**ACTIVITY**
Copy out every line of the data exactly; do not include the images.

**RAW DATA**
........

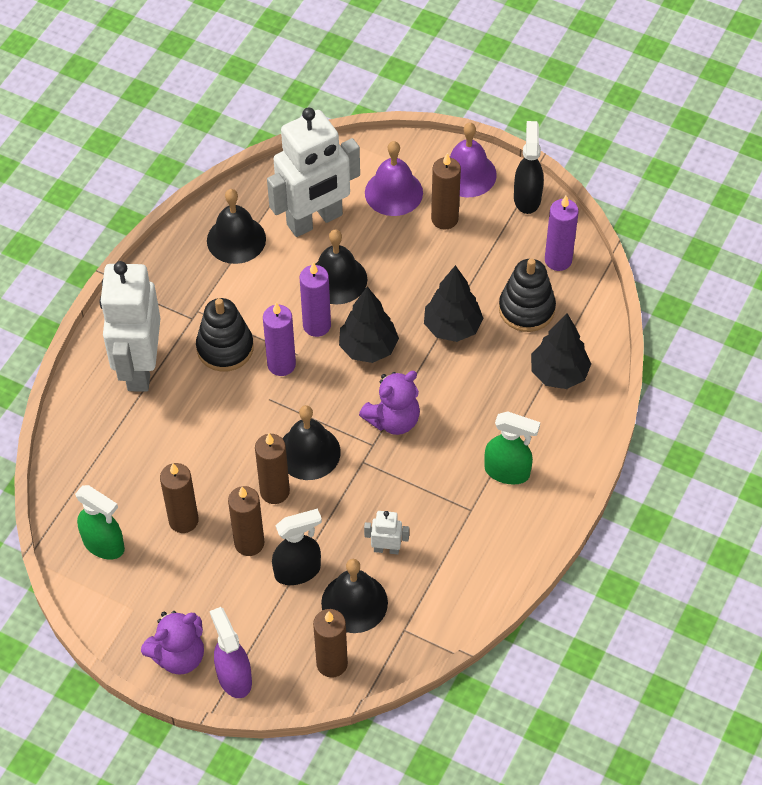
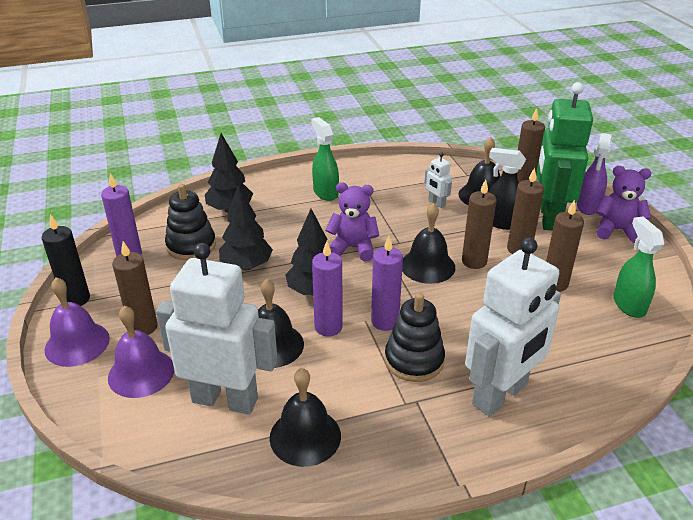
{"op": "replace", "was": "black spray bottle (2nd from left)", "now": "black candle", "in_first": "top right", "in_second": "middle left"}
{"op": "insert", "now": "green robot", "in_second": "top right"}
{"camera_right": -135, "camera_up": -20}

........

**COMPLETED EXERCISE**
{"op": "replace", "was": "black spray bottle (2nd from left)", "now": "black candle", "in_first": "top right", "in_second": "middle left"}
{"op": "insert", "now": "green robot", "in_second": "top right"}
{"camera_right": -135, "camera_up": -20}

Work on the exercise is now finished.